# Supplied material start

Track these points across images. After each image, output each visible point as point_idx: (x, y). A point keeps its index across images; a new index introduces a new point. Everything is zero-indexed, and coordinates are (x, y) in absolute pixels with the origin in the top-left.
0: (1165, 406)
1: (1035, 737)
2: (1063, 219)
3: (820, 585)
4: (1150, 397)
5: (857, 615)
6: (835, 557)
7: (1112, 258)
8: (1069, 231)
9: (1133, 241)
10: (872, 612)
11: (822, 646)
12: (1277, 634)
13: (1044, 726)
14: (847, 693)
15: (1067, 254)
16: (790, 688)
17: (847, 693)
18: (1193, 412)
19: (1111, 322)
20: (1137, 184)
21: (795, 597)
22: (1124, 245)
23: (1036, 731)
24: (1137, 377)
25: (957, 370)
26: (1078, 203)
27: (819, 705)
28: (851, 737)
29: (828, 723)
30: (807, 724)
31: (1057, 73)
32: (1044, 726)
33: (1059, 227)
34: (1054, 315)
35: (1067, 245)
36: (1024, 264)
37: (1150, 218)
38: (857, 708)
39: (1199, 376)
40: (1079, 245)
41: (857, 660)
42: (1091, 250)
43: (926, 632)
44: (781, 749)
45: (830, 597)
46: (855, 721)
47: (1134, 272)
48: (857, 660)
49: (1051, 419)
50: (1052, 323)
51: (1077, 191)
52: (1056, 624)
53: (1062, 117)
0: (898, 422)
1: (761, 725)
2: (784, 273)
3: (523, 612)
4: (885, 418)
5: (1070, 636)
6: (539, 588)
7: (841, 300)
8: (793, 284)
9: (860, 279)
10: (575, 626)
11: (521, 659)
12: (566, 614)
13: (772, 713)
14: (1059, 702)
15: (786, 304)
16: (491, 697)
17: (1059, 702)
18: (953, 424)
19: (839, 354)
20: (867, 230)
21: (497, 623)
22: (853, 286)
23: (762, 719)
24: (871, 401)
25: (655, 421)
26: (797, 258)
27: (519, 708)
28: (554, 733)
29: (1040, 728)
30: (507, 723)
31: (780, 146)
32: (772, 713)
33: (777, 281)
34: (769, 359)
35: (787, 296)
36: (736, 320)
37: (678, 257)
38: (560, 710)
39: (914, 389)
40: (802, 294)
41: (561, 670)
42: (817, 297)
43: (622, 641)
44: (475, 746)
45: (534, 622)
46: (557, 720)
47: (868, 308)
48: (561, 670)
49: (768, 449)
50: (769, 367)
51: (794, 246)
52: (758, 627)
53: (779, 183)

# Supplied material end

• [Work instructions]:
Put the lines above into a numbered list, and leave out any blank lines.

• [Response for this exercise]:
1. Track these points across images. After each image, output each visible point as point_idx: (x, y). A point keeps its index across images; a new index introduces a new point. Everything is zero-indexed, and coordinates are (x, y) in absolute pixels with the origin in the top-left.
2. 0: (1165, 406)
3. 1: (1035, 737)
4. 2: (1063, 219)
5. 3: (820, 585)
6. 4: (1150, 397)
7. 5: (857, 615)
8. 6: (835, 557)
9. 7: (1112, 258)
10. 8: (1069, 231)
11. 9: (1133, 241)
12. 10: (872, 612)
13. 11: (822, 646)
14. 12: (1277, 634)
15. 13: (1044, 726)
16. 14: (847, 693)
17. 15: (1067, 254)
18. 16: (790, 688)
19. 17: (847, 693)
20. 18: (1193, 412)
21. 19: (1111, 322)
22. 20: (1137, 184)
23. 21: (795, 597)
24. 22: (1124, 245)
25. 23: (1036, 731)
26. 24: (1137, 377)
27. 25: (957, 370)
28. 26: (1078, 203)
29. 27: (819, 705)
30. 28: (851, 737)
31. 29: (828, 723)
32. 30: (807, 724)
33. 31: (1057, 73)
34. 32: (1044, 726)
35. 33: (1059, 227)
36. 34: (1054, 315)
37. 35: (1067, 245)
38. 36: (1024, 264)
39. 37: (1150, 218)
40. 38: (857, 708)
41. 39: (1199, 376)
42. 40: (1079, 245)
43. 41: (857, 660)
44. 42: (1091, 250)
45. 43: (926, 632)
46. 44: (781, 749)
47. 45: (830, 597)
48. 46: (855, 721)
49. 47: (1134, 272)
50. 48: (857, 660)
51. 49: (1051, 419)
52. 50: (1052, 323)
53. 51: (1077, 191)
54. 52: (1056, 624)
55. 53: (1062, 117)
56. 0: (898, 422)
57. 1: (761, 725)
58. 2: (784, 273)
59. 3: (523, 612)
60. 4: (885, 418)
61. 5: (1070, 636)
62. 6: (539, 588)
63. 7: (841, 300)
64. 8: (793, 284)
65. 9: (860, 279)
66. 10: (575, 626)
67. 11: (521, 659)
68. 12: (566, 614)
69. 13: (772, 713)
70. 14: (1059, 702)
71. 15: (786, 304)
72. 16: (491, 697)
73. 17: (1059, 702)
74. 18: (953, 424)
75. 19: (839, 354)
76. 20: (867, 230)
77. 21: (497, 623)
78. 22: (853, 286)
79. 23: (762, 719)
80. 24: (871, 401)
81. 25: (655, 421)
82. 26: (797, 258)
83. 27: (519, 708)
84. 28: (554, 733)
85. 29: (1040, 728)
86. 30: (507, 723)
87. 31: (780, 146)
88. 32: (772, 713)
89. 33: (777, 281)
90. 34: (769, 359)
91. 35: (787, 296)
92. 36: (736, 320)
93. 37: (678, 257)
94. 38: (560, 710)
95. 39: (914, 389)
96. 40: (802, 294)
97. 41: (561, 670)
98. 42: (817, 297)
99. 43: (622, 641)
100. 44: (475, 746)
101. 45: (534, 622)
102. 46: (557, 720)
103. 47: (868, 308)
104. 48: (561, 670)
105. 49: (768, 449)
106. 50: (769, 367)
107. 51: (794, 246)
108. 52: (758, 627)
109. 53: (779, 183)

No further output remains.